* _Supplied information_:
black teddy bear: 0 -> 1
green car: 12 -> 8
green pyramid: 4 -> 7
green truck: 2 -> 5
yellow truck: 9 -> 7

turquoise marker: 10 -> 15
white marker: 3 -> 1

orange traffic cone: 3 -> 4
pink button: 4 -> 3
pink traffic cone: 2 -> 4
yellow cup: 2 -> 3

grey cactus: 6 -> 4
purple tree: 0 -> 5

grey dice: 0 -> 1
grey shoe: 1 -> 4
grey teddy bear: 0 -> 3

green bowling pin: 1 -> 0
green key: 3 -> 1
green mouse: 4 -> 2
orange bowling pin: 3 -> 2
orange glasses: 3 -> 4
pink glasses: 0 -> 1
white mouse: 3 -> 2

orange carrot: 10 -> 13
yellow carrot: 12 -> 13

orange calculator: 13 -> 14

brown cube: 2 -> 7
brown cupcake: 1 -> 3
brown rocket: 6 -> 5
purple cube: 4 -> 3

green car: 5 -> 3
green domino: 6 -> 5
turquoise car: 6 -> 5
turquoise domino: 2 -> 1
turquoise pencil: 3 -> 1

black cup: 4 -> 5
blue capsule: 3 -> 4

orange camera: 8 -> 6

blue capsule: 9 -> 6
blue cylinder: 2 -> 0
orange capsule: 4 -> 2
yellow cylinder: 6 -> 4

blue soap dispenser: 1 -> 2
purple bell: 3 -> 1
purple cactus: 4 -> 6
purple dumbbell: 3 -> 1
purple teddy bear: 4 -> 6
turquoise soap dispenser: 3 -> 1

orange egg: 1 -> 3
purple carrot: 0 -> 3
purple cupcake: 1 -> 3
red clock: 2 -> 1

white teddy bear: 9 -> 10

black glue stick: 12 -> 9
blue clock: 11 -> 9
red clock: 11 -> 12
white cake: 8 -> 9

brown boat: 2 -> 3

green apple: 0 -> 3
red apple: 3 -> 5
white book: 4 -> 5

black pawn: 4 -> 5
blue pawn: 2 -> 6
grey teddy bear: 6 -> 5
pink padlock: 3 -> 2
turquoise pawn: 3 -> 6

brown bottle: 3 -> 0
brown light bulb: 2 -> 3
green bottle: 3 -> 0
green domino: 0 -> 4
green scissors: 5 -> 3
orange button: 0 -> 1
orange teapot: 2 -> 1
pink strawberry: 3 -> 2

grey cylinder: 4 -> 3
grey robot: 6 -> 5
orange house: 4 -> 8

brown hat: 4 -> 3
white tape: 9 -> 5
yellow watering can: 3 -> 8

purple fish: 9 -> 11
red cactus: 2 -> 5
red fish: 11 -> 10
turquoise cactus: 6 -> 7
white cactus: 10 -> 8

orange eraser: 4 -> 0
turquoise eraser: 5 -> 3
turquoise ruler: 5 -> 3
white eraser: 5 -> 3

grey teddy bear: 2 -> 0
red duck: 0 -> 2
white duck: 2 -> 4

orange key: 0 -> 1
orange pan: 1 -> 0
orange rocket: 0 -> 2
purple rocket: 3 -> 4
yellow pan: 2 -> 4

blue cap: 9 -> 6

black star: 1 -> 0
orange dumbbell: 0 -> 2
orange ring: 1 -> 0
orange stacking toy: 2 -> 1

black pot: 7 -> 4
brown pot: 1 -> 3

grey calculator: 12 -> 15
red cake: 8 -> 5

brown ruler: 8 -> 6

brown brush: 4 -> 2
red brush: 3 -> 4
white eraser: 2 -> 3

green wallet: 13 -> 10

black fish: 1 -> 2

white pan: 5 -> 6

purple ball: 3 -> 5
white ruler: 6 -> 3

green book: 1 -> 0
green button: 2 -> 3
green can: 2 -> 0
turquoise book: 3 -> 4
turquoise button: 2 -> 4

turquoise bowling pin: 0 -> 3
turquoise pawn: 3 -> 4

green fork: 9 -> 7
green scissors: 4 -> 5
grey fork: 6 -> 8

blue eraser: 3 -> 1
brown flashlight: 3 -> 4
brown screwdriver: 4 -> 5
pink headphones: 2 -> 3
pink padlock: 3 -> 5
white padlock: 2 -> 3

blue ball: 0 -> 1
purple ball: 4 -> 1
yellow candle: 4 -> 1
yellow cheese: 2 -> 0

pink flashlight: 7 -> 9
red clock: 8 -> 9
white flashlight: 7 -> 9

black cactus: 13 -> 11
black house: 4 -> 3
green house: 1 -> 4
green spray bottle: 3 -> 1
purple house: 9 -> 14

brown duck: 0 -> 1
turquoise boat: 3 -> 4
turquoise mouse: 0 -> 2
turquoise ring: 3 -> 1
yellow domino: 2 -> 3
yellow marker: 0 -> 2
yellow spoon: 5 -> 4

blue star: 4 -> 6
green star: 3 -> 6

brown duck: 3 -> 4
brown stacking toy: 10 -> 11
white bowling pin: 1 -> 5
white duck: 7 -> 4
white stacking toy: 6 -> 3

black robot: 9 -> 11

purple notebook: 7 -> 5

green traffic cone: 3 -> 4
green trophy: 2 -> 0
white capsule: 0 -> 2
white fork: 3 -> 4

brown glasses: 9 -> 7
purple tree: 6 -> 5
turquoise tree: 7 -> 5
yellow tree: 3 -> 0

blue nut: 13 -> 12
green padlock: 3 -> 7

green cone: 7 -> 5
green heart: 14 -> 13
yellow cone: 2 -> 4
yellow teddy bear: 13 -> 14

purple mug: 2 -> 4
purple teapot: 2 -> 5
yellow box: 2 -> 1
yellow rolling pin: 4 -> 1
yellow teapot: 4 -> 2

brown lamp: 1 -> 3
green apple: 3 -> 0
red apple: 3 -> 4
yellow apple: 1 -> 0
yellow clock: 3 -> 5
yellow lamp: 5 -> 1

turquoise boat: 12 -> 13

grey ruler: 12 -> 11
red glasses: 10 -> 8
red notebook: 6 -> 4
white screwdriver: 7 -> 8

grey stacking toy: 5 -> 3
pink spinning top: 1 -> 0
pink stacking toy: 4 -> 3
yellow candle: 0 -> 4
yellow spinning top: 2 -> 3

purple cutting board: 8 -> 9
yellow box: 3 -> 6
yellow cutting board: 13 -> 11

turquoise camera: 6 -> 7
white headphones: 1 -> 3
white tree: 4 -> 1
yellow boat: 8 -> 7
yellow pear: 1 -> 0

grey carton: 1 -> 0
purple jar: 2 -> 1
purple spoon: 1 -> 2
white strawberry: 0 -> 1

* _What you need to do_:
Would you please reproduce all of the lines above exactly?

* _Answer space_:
black teddy bear: 0 -> 1
green car: 12 -> 8
green pyramid: 4 -> 7
green truck: 2 -> 5
yellow truck: 9 -> 7

turquoise marker: 10 -> 15
white marker: 3 -> 1

orange traffic cone: 3 -> 4
pink button: 4 -> 3
pink traffic cone: 2 -> 4
yellow cup: 2 -> 3

grey cactus: 6 -> 4
purple tree: 0 -> 5

grey dice: 0 -> 1
grey shoe: 1 -> 4
grey teddy bear: 0 -> 3

green bowling pin: 1 -> 0
green key: 3 -> 1
green mouse: 4 -> 2
orange bowling pin: 3 -> 2
orange glasses: 3 -> 4
pink glasses: 0 -> 1
white mouse: 3 -> 2

orange carrot: 10 -> 13
yellow carrot: 12 -> 13

orange calculator: 13 -> 14

brown cube: 2 -> 7
brown cupcake: 1 -> 3
brown rocket: 6 -> 5
purple cube: 4 -> 3

green car: 5 -> 3
green domino: 6 -> 5
turquoise car: 6 -> 5
turquoise domino: 2 -> 1
turquoise pencil: 3 -> 1

black cup: 4 -> 5
blue capsule: 3 -> 4

orange camera: 8 -> 6

blue capsule: 9 -> 6
blue cylinder: 2 -> 0
orange capsule: 4 -> 2
yellow cylinder: 6 -> 4

blue soap dispenser: 1 -> 2
purple bell: 3 -> 1
purple cactus: 4 -> 6
purple dumbbell: 3 -> 1
purple teddy bear: 4 -> 6
turquoise soap dispenser: 3 -> 1

orange egg: 1 -> 3
purple carrot: 0 -> 3
purple cupcake: 1 -> 3
red clock: 2 -> 1

white teddy bear: 9 -> 10

black glue stick: 12 -> 9
blue clock: 11 -> 9
red clock: 11 -> 12
white cake: 8 -> 9

brown boat: 2 -> 3

green apple: 0 -> 3
red apple: 3 -> 5
white book: 4 -> 5

black pawn: 4 -> 5
blue pawn: 2 -> 6
grey teddy bear: 6 -> 5
pink padlock: 3 -> 2
turquoise pawn: 3 -> 6

brown bottle: 3 -> 0
brown light bulb: 2 -> 3
green bottle: 3 -> 0
green domino: 0 -> 4
green scissors: 5 -> 3
orange button: 0 -> 1
orange teapot: 2 -> 1
pink strawberry: 3 -> 2

grey cylinder: 4 -> 3
grey robot: 6 -> 5
orange house: 4 -> 8

brown hat: 4 -> 3
white tape: 9 -> 5
yellow watering can: 3 -> 8

purple fish: 9 -> 11
red cactus: 2 -> 5
red fish: 11 -> 10
turquoise cactus: 6 -> 7
white cactus: 10 -> 8

orange eraser: 4 -> 0
turquoise eraser: 5 -> 3
turquoise ruler: 5 -> 3
white eraser: 5 -> 3

grey teddy bear: 2 -> 0
red duck: 0 -> 2
white duck: 2 -> 4

orange key: 0 -> 1
orange pan: 1 -> 0
orange rocket: 0 -> 2
purple rocket: 3 -> 4
yellow pan: 2 -> 4

blue cap: 9 -> 6

black star: 1 -> 0
orange dumbbell: 0 -> 2
orange ring: 1 -> 0
orange stacking toy: 2 -> 1

black pot: 7 -> 4
brown pot: 1 -> 3

grey calculator: 12 -> 15
red cake: 8 -> 5

brown ruler: 8 -> 6

brown brush: 4 -> 2
red brush: 3 -> 4
white eraser: 2 -> 3

green wallet: 13 -> 10

black fish: 1 -> 2

white pan: 5 -> 6

purple ball: 3 -> 5
white ruler: 6 -> 3

green book: 1 -> 0
green button: 2 -> 3
green can: 2 -> 0
turquoise book: 3 -> 4
turquoise button: 2 -> 4

turquoise bowling pin: 0 -> 3
turquoise pawn: 3 -> 4

green fork: 9 -> 7
green scissors: 4 -> 5
grey fork: 6 -> 8

blue eraser: 3 -> 1
brown flashlight: 3 -> 4
brown screwdriver: 4 -> 5
pink headphones: 2 -> 3
pink padlock: 3 -> 5
white padlock: 2 -> 3

blue ball: 0 -> 1
purple ball: 4 -> 1
yellow candle: 4 -> 1
yellow cheese: 2 -> 0

pink flashlight: 7 -> 9
red clock: 8 -> 9
white flashlight: 7 -> 9

black cactus: 13 -> 11
black house: 4 -> 3
green house: 1 -> 4
green spray bottle: 3 -> 1
purple house: 9 -> 14

brown duck: 0 -> 1
turquoise boat: 3 -> 4
turquoise mouse: 0 -> 2
turquoise ring: 3 -> 1
yellow domino: 2 -> 3
yellow marker: 0 -> 2
yellow spoon: 5 -> 4

blue star: 4 -> 6
green star: 3 -> 6

brown duck: 3 -> 4
brown stacking toy: 10 -> 11
white bowling pin: 1 -> 5
white duck: 7 -> 4
white stacking toy: 6 -> 3

black robot: 9 -> 11

purple notebook: 7 -> 5

green traffic cone: 3 -> 4
green trophy: 2 -> 0
white capsule: 0 -> 2
white fork: 3 -> 4

brown glasses: 9 -> 7
purple tree: 6 -> 5
turquoise tree: 7 -> 5
yellow tree: 3 -> 0

blue nut: 13 -> 12
green padlock: 3 -> 7

green cone: 7 -> 5
green heart: 14 -> 13
yellow cone: 2 -> 4
yellow teddy bear: 13 -> 14

purple mug: 2 -> 4
purple teapot: 2 -> 5
yellow box: 2 -> 1
yellow rolling pin: 4 -> 1
yellow teapot: 4 -> 2

brown lamp: 1 -> 3
green apple: 3 -> 0
red apple: 3 -> 4
yellow apple: 1 -> 0
yellow clock: 3 -> 5
yellow lamp: 5 -> 1

turquoise boat: 12 -> 13

grey ruler: 12 -> 11
red glasses: 10 -> 8
red notebook: 6 -> 4
white screwdriver: 7 -> 8

grey stacking toy: 5 -> 3
pink spinning top: 1 -> 0
pink stacking toy: 4 -> 3
yellow candle: 0 -> 4
yellow spinning top: 2 -> 3

purple cutting board: 8 -> 9
yellow box: 3 -> 6
yellow cutting board: 13 -> 11

turquoise camera: 6 -> 7
white headphones: 1 -> 3
white tree: 4 -> 1
yellow boat: 8 -> 7
yellow pear: 1 -> 0

grey carton: 1 -> 0
purple jar: 2 -> 1
purple spoon: 1 -> 2
white strawberry: 0 -> 1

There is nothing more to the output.